**Problem details:**
Find each line below containing the word "button" and copy it.

........

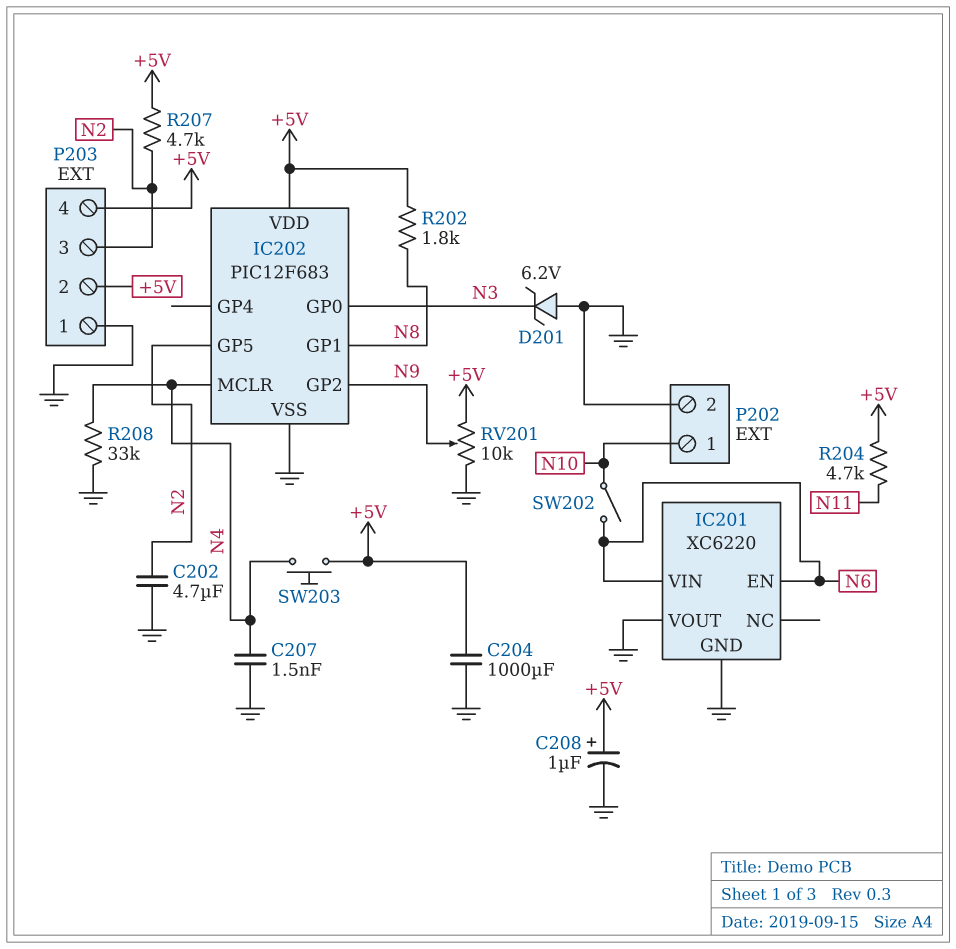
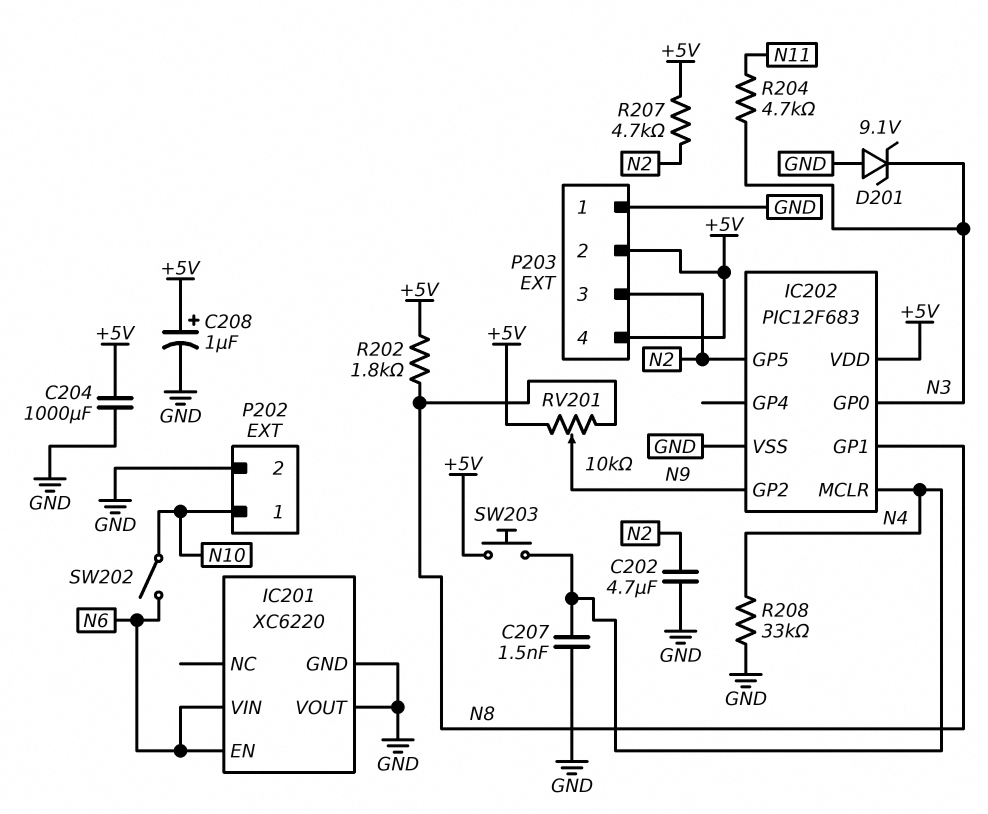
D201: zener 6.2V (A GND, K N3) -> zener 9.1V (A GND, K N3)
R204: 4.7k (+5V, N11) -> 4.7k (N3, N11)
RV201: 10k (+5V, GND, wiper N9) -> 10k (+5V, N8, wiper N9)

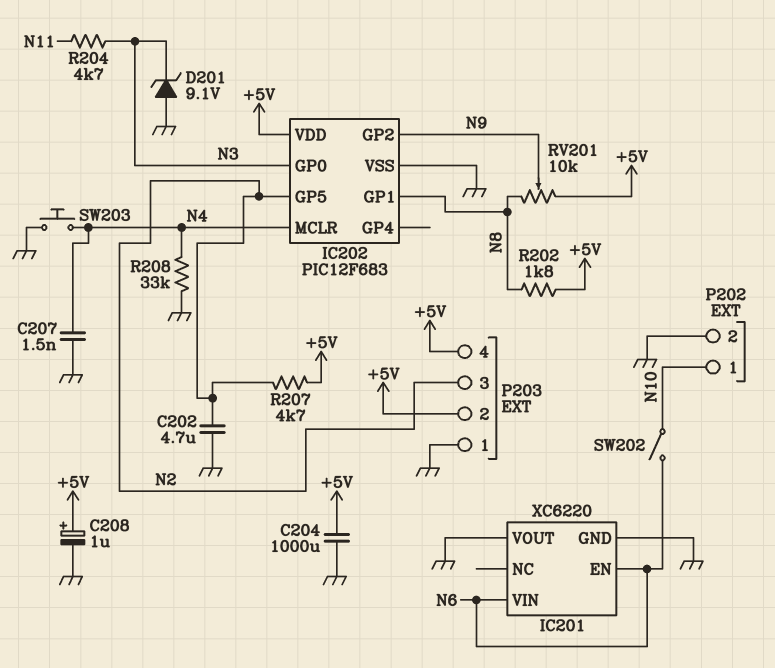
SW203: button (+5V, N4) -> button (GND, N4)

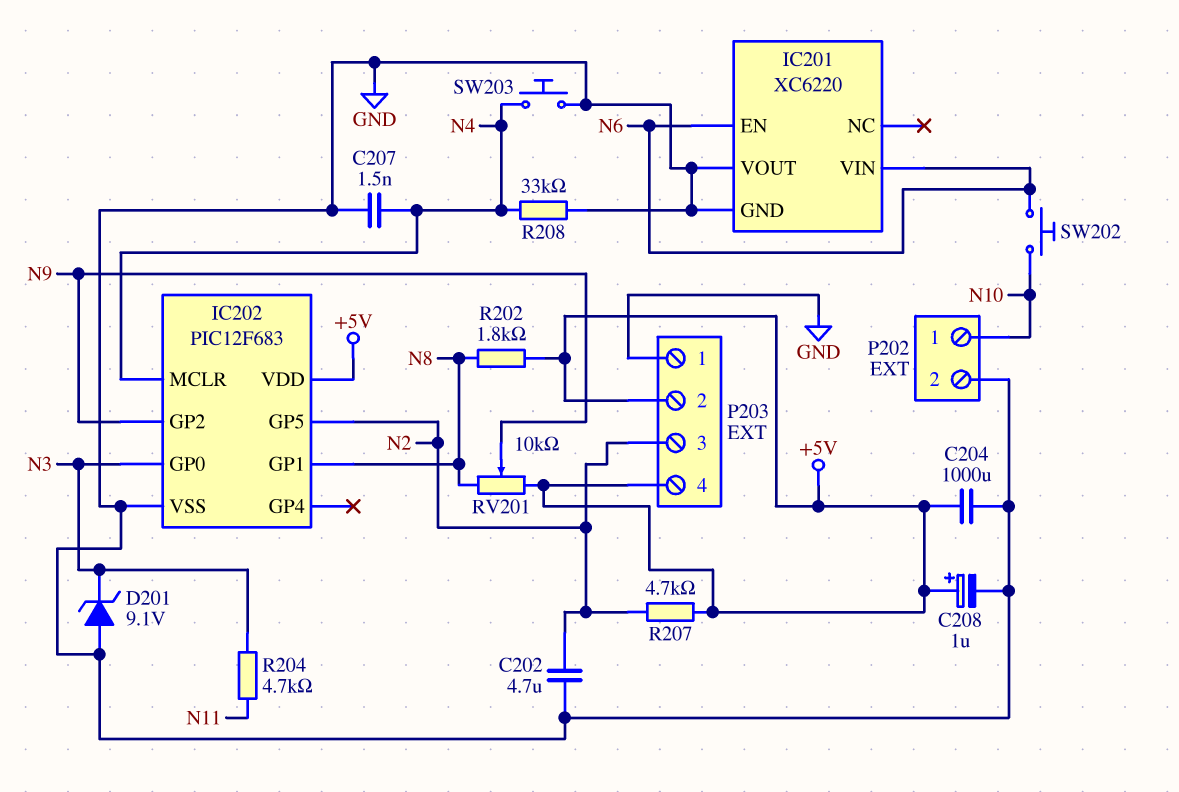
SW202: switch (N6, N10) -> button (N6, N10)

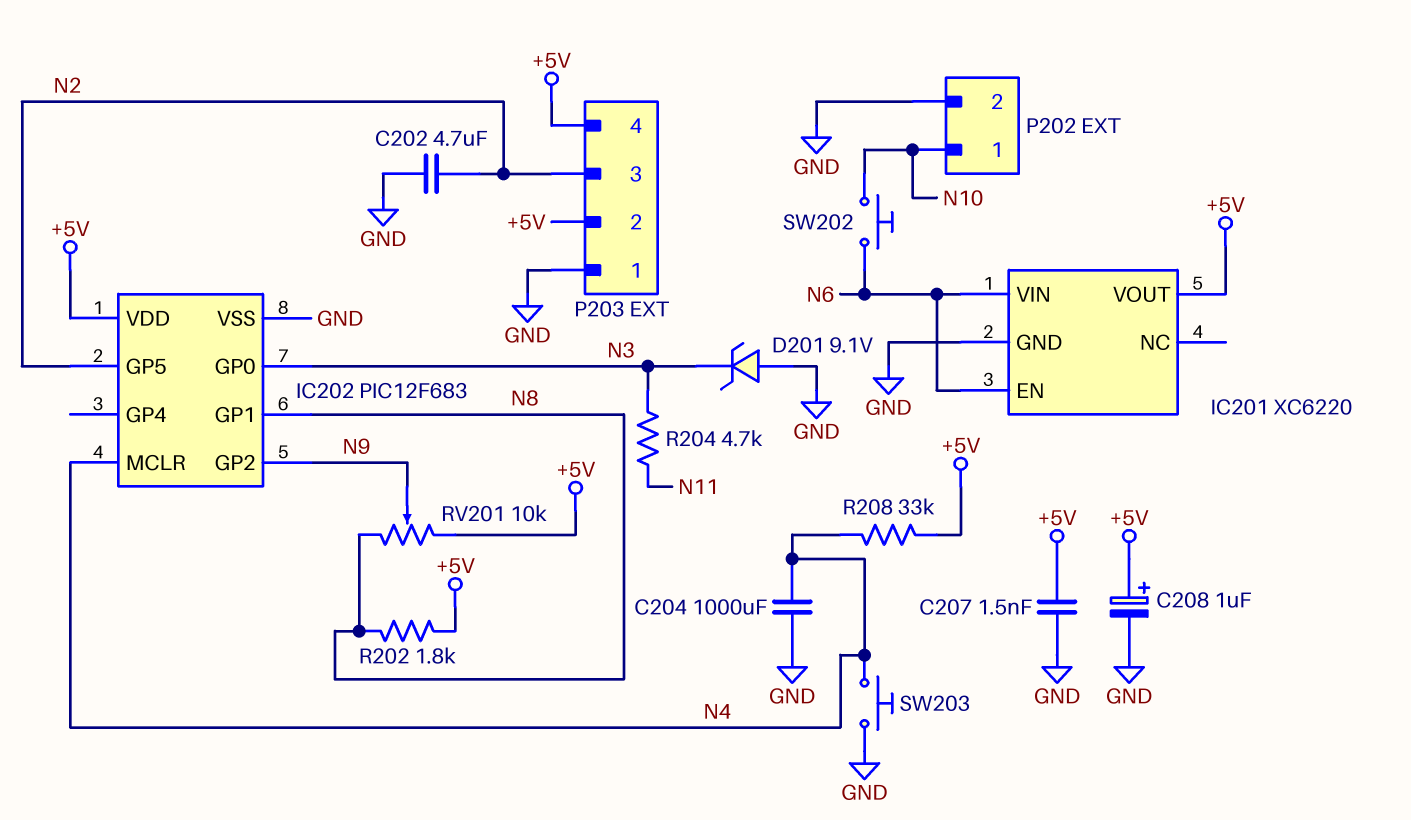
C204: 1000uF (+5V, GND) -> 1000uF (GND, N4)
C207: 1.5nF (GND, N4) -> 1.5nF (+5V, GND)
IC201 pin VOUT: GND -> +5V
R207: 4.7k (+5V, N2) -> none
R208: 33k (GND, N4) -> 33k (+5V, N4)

........

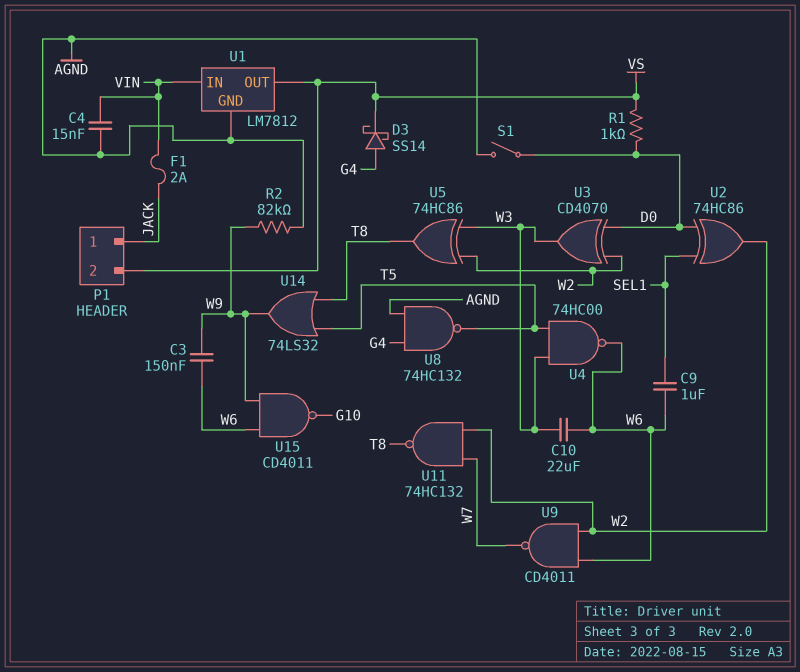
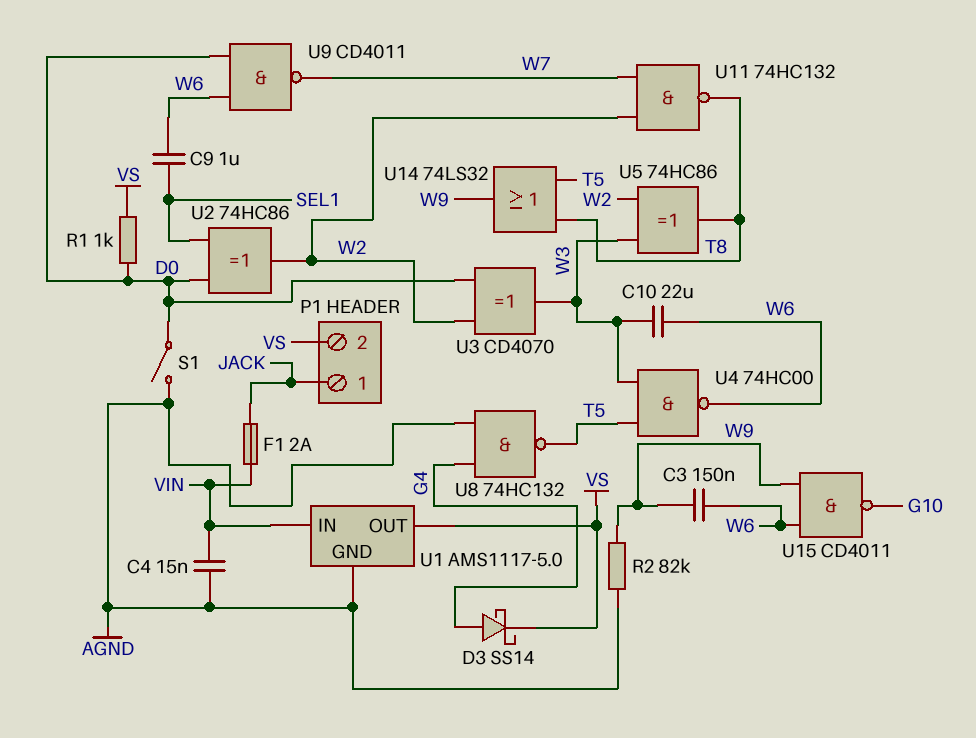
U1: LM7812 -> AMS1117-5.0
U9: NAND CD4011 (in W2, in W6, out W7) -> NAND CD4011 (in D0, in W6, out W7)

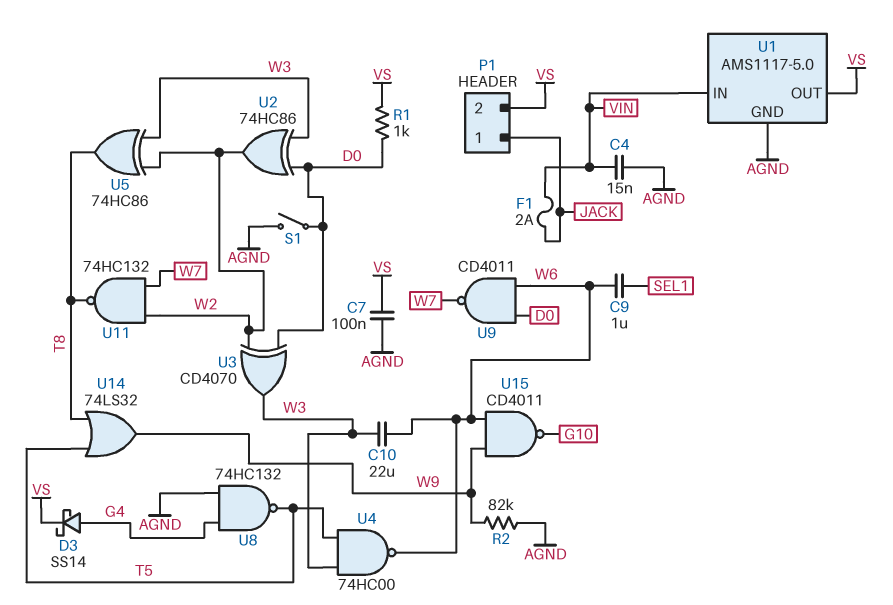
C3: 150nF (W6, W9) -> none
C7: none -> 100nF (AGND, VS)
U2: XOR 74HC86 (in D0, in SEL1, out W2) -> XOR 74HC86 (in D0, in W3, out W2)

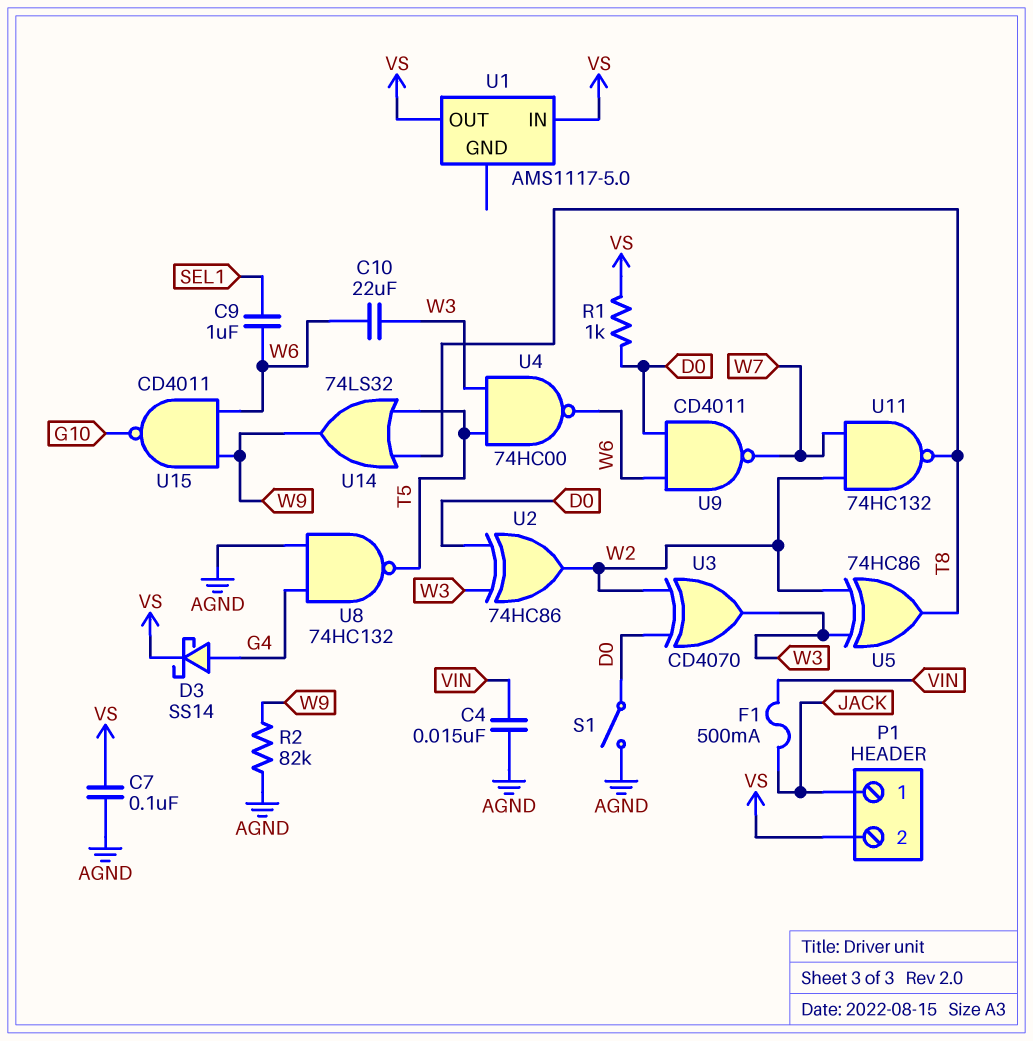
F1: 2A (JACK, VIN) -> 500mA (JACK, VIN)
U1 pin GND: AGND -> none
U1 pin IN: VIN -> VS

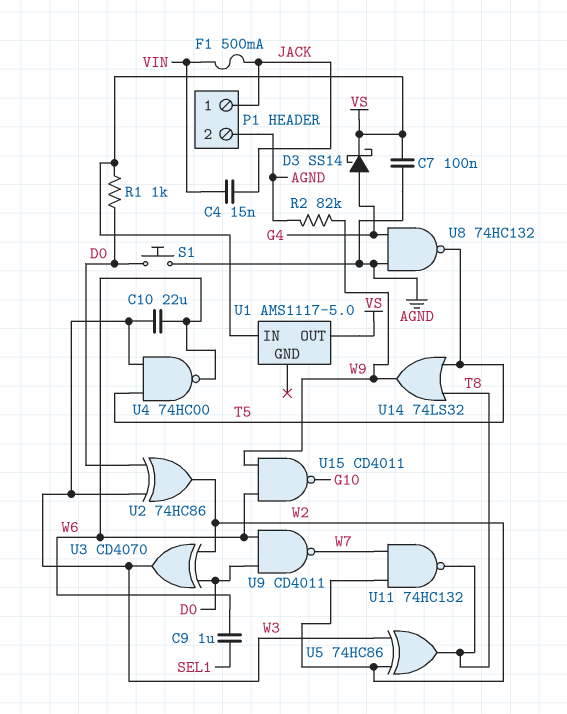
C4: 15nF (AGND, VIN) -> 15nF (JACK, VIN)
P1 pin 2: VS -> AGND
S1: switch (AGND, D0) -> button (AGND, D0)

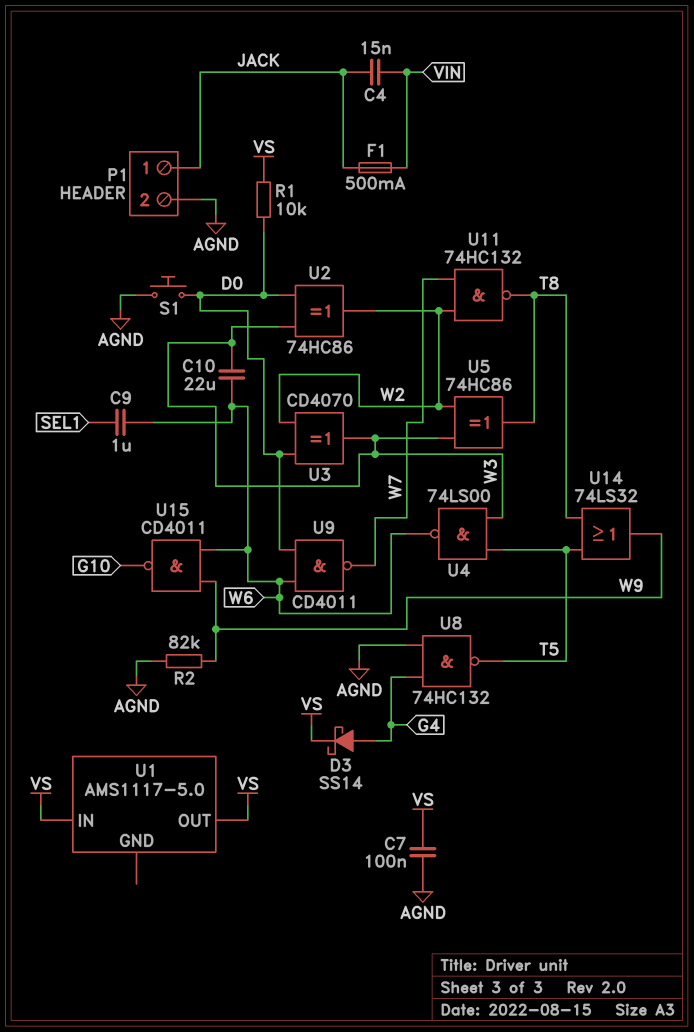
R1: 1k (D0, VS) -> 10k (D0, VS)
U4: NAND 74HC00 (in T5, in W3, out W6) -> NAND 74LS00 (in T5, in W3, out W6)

........

**Answer space:**
SW203: button (+5V, N4) -> button (GND, N4)
SW202: switch (N6, N10) -> button (N6, N10)
S1: switch (AGND, D0) -> button (AGND, D0)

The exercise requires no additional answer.